TASK INSTRUCTIONS: Line filter on the word "minus": copy each matching line from the entries.

DATA PROVIDED:
────────────────────────────────────────

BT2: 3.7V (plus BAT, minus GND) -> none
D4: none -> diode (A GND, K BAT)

────────────────────────────────────────

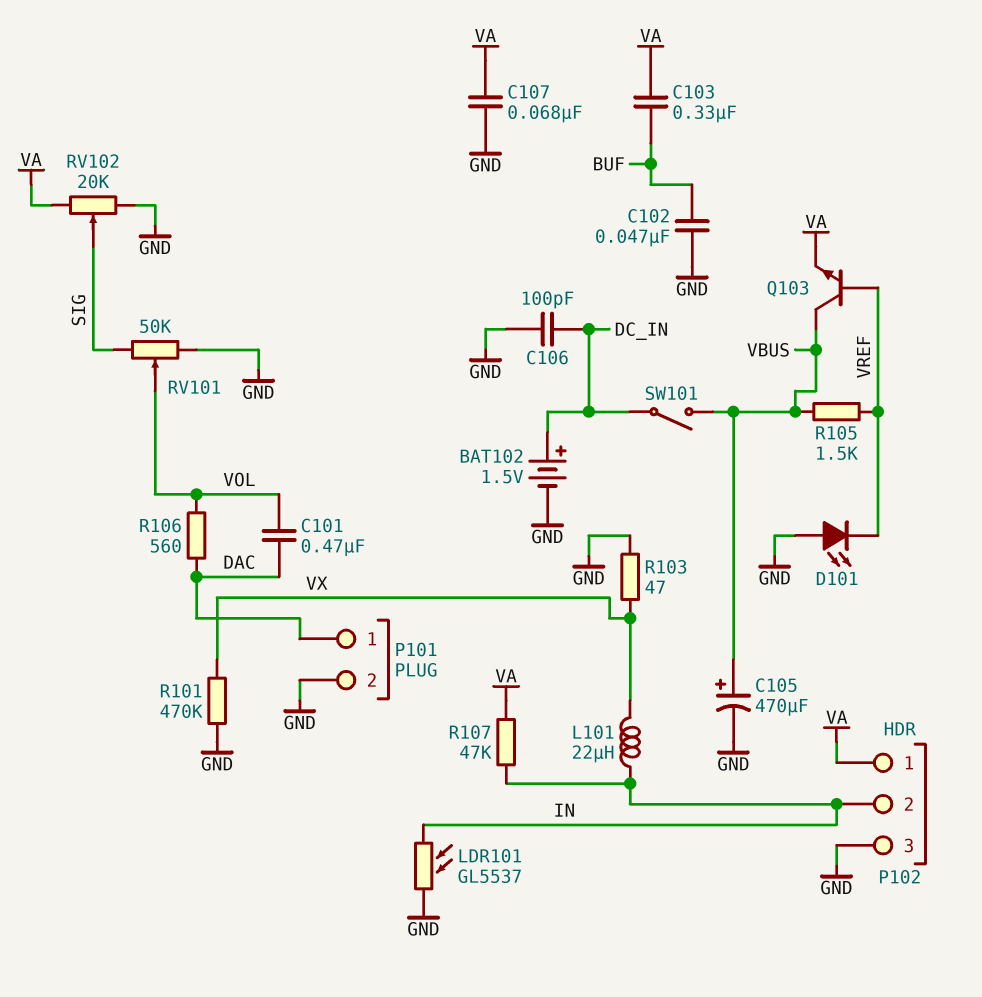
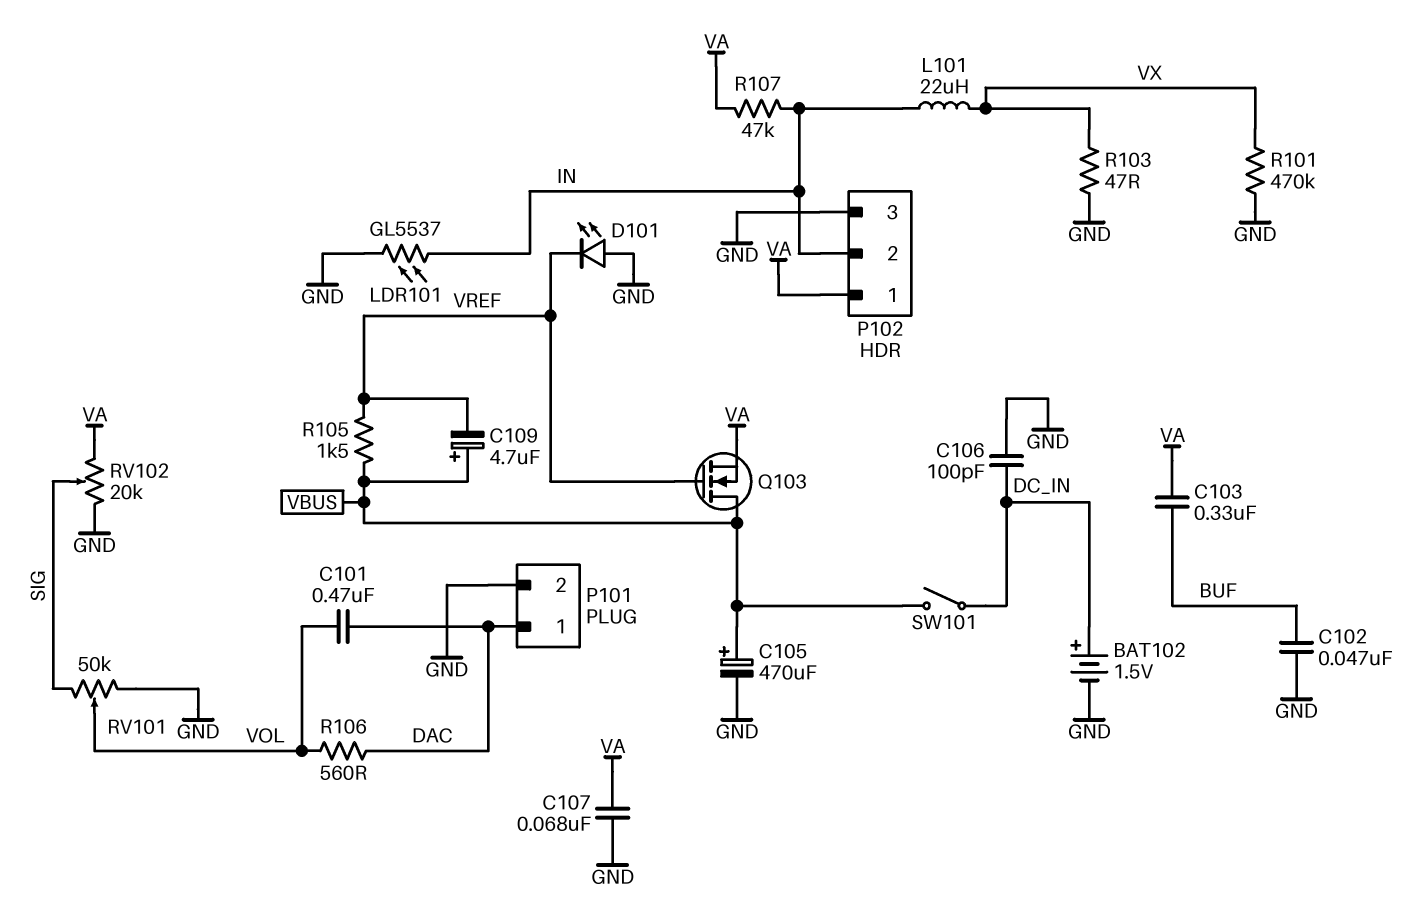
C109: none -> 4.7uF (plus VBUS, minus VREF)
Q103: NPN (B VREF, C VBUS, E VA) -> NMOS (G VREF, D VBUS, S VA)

────────────────────────────────────────

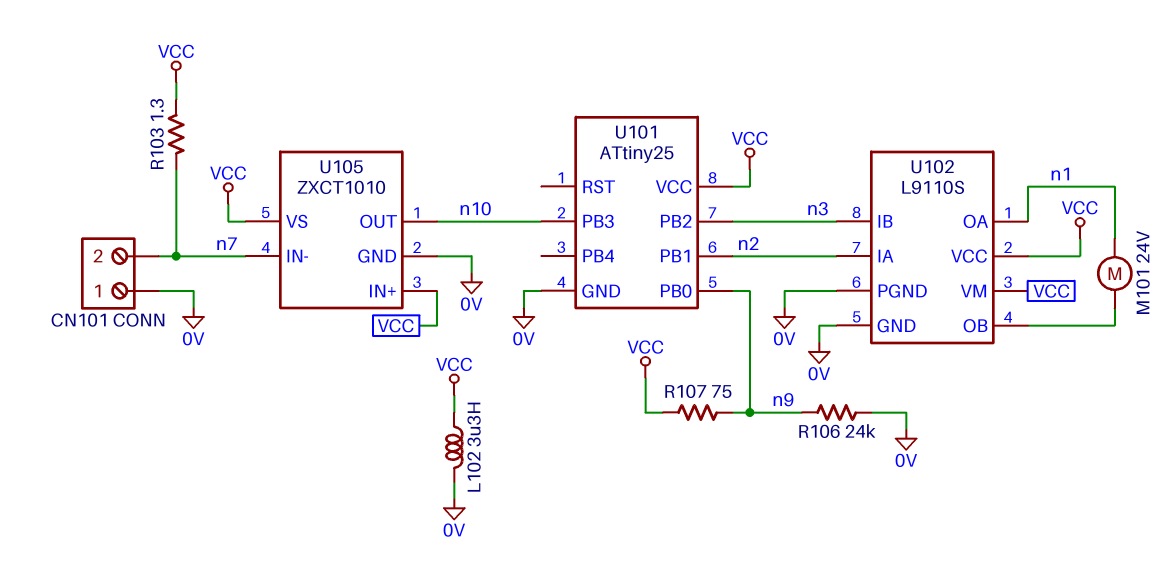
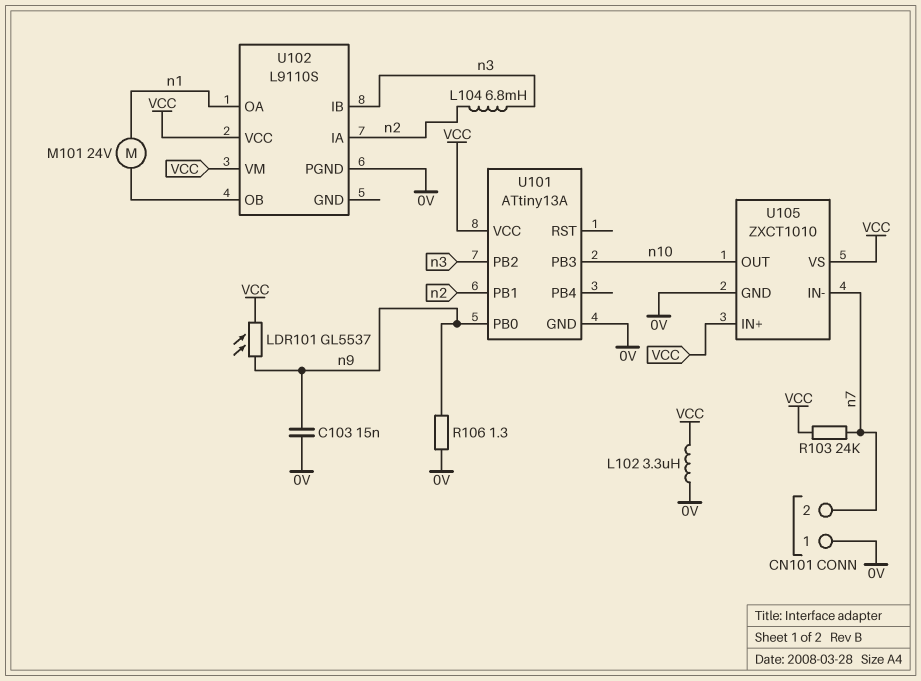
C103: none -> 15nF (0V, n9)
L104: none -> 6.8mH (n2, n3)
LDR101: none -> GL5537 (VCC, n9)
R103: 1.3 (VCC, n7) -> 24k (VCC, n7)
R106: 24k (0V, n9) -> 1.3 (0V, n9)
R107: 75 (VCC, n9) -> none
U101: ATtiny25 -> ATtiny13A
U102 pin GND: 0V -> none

────────────────────────────────────────

ANSWER TO THIS EXERCISE:
BT2: 3.7V (plus BAT, minus GND) -> none
C109: none -> 4.7uF (plus VBUS, minus VREF)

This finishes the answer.